TO DO: The answer is an exact repeat of the entries below, with the pictures omitted.

-- DATASET follows --

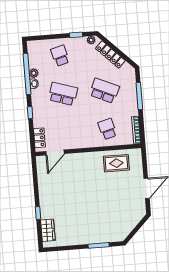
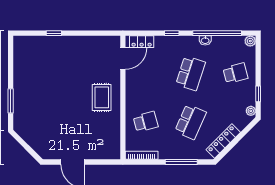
locker: (110, 55) -> (223, 141), moved
plant: (34, 73) -> (250, 41), moved
door: (55, 153) -> (123, 59), swing flipped
rug: (116, 163) -> (102, 97), moved
wardrobe: (48, 230) -> (33, 43), removed

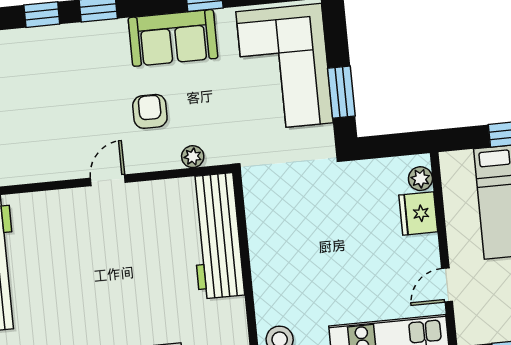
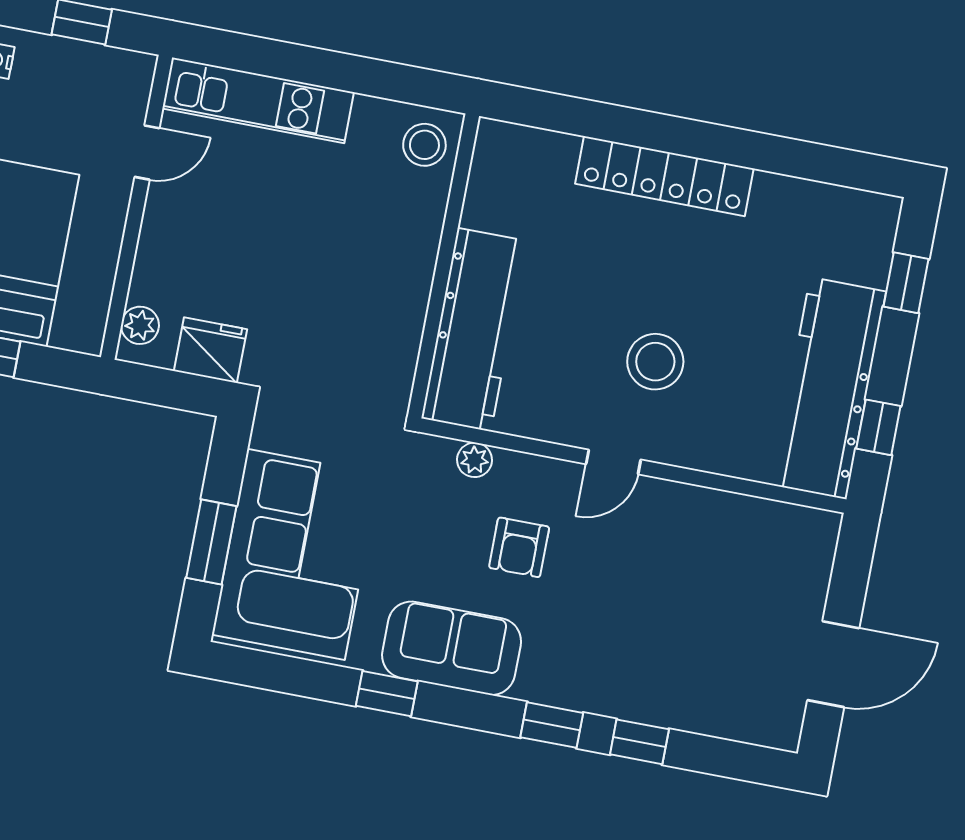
window: (341, 92) -> (211, 542), moved
fridge: (418, 213) -> (210, 350), moved, turned -90
stool: (100, 249) -> (655, 362), added

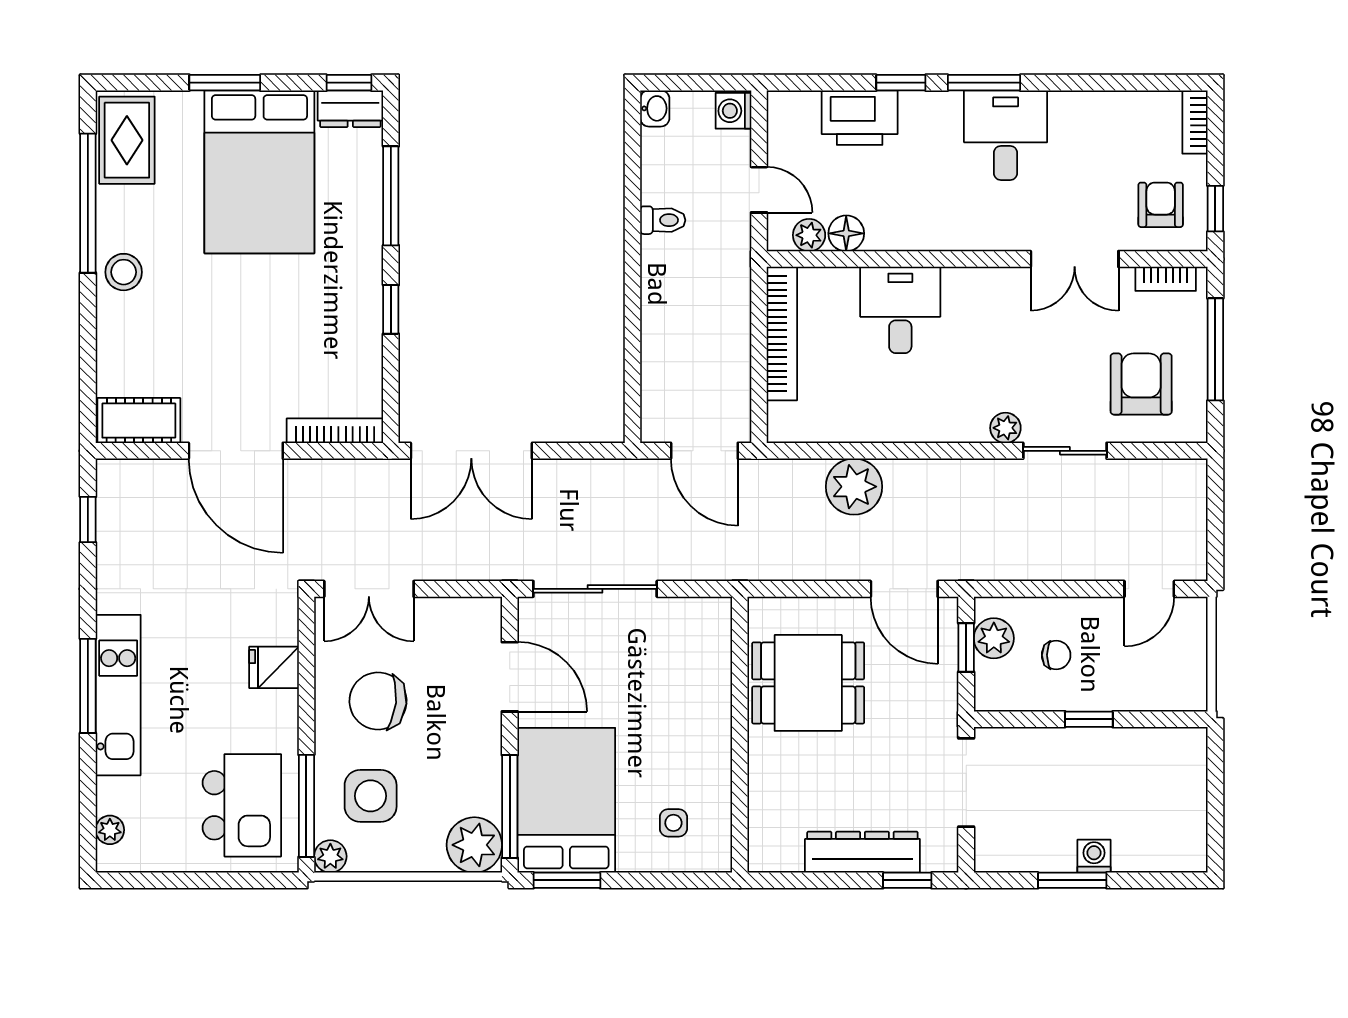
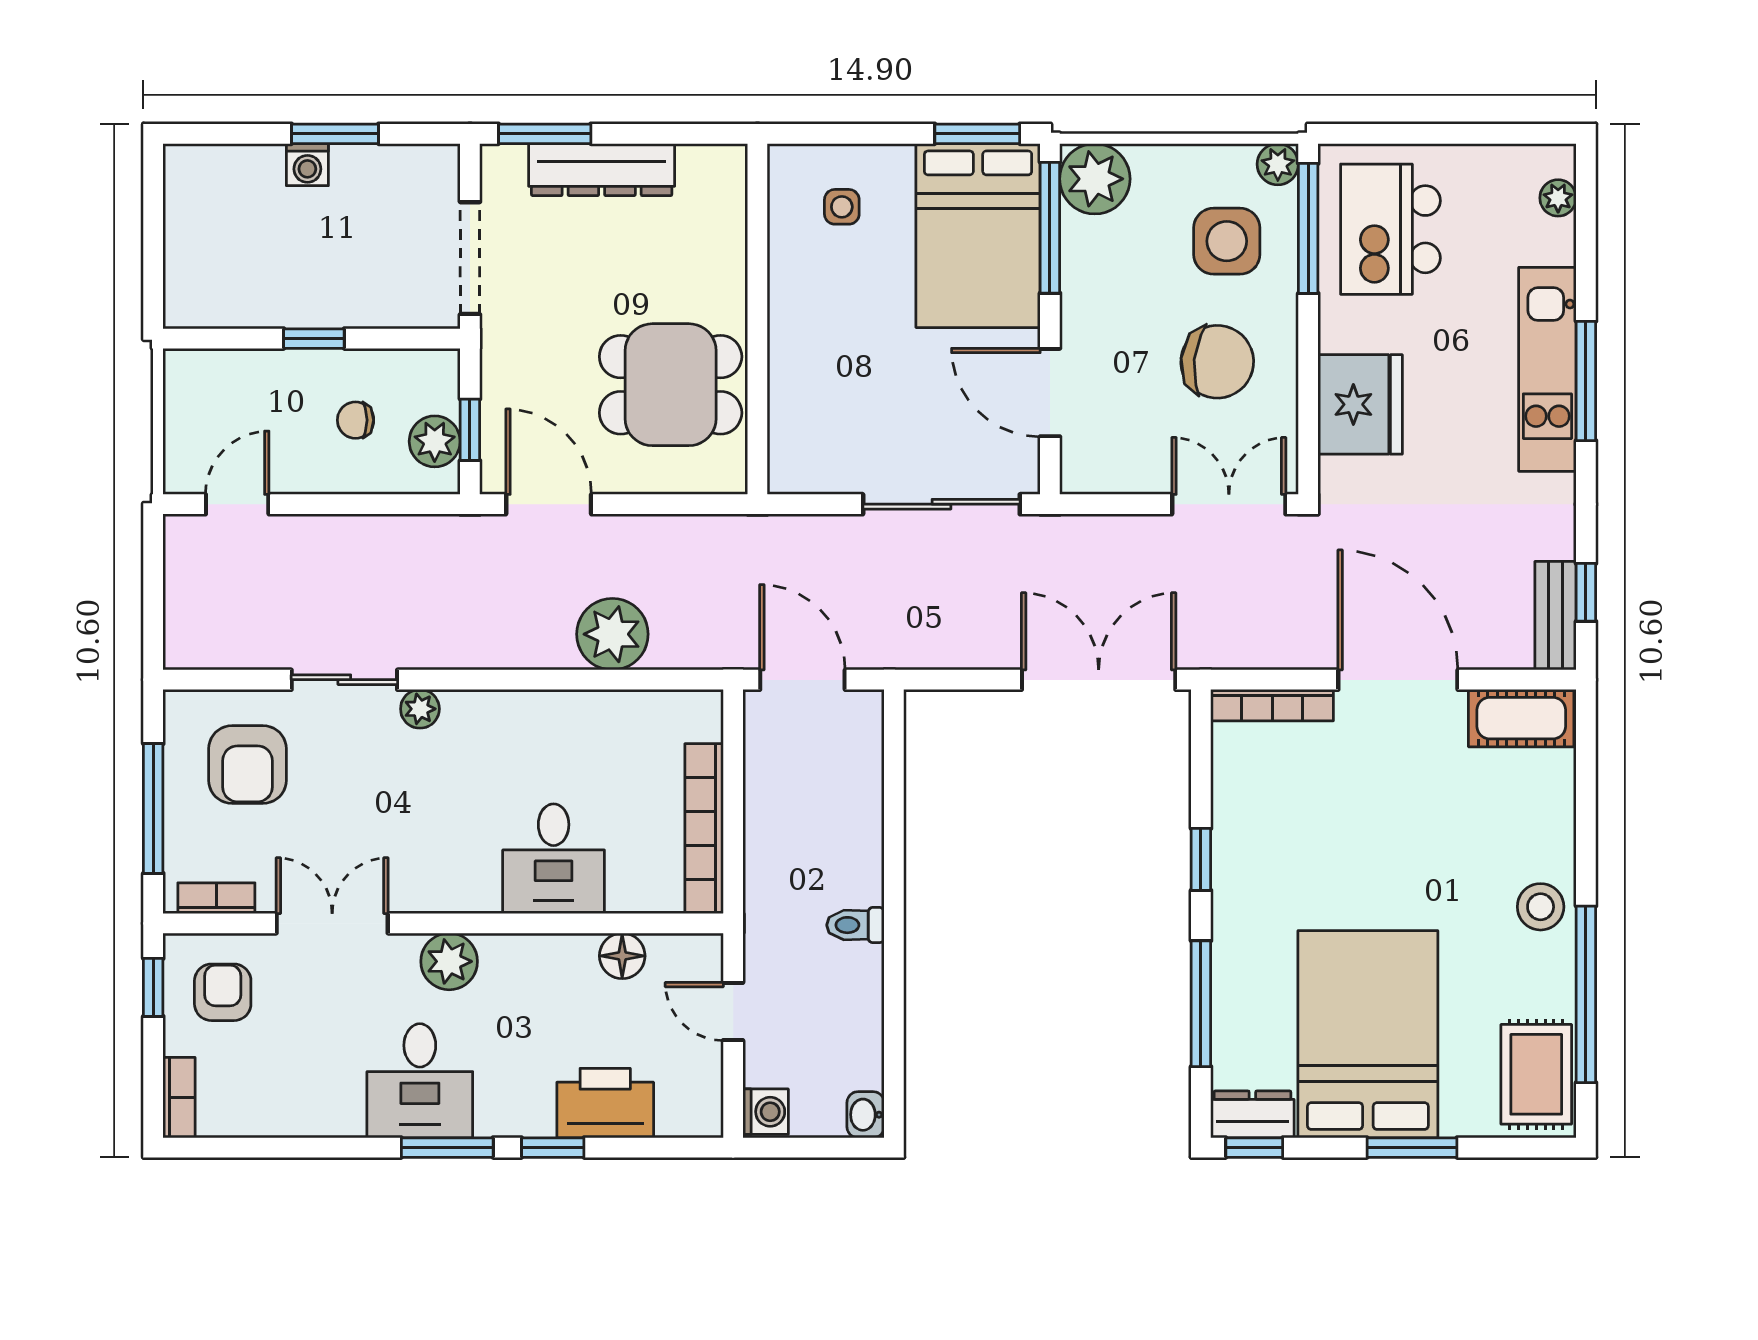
armchair: (1161, 205) -> (223, 992), turned 180
toilet: (663, 220) -> (855, 925), moved
plant: (809, 235) -> (449, 961), moved, width x1.38, depth x1.38
bench: (112, 501) -> (1556, 616), added
fridge: (274, 667) -> (1360, 404), width x1.88, depth x1.34
window: (907, 880) -> (545, 134), width x1.50

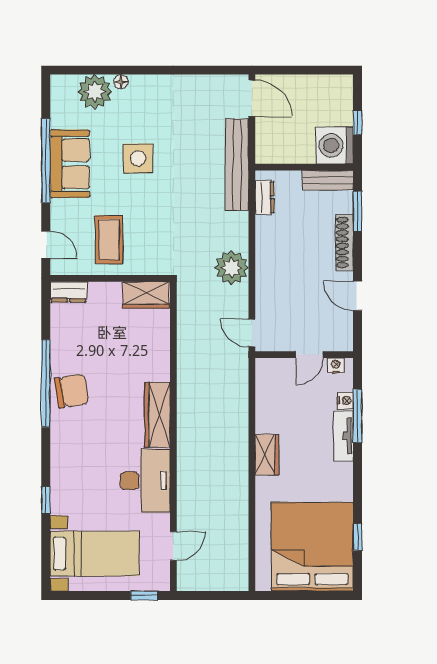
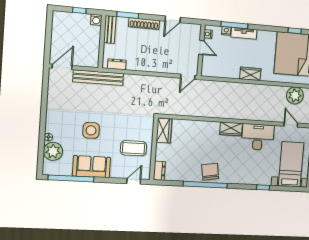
washing machine: (335, 145) -> (96, 20), width x0.53, depth x0.53
window: (46, 161) -> (71, 178), moved
plant: (232, 268) -> (295, 95), moved
wardrobe: (157, 415) -> (231, 129), width x0.67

-- DATASET concluded --

TASK RESULT:
locker: (110, 55) -> (223, 141), moved
plant: (34, 73) -> (250, 41), moved
door: (55, 153) -> (123, 59), swing flipped
rug: (116, 163) -> (102, 97), moved
wardrobe: (48, 230) -> (33, 43), removed

window: (341, 92) -> (211, 542), moved
fridge: (418, 213) -> (210, 350), moved, turned -90
stool: (100, 249) -> (655, 362), added

armchair: (1161, 205) -> (223, 992), turned 180
toilet: (663, 220) -> (855, 925), moved
plant: (809, 235) -> (449, 961), moved, width x1.38, depth x1.38
bench: (112, 501) -> (1556, 616), added
fridge: (274, 667) -> (1360, 404), width x1.88, depth x1.34
window: (907, 880) -> (545, 134), width x1.50

washing machine: (335, 145) -> (96, 20), width x0.53, depth x0.53
window: (46, 161) -> (71, 178), moved
plant: (232, 268) -> (295, 95), moved
wardrobe: (157, 415) -> (231, 129), width x0.67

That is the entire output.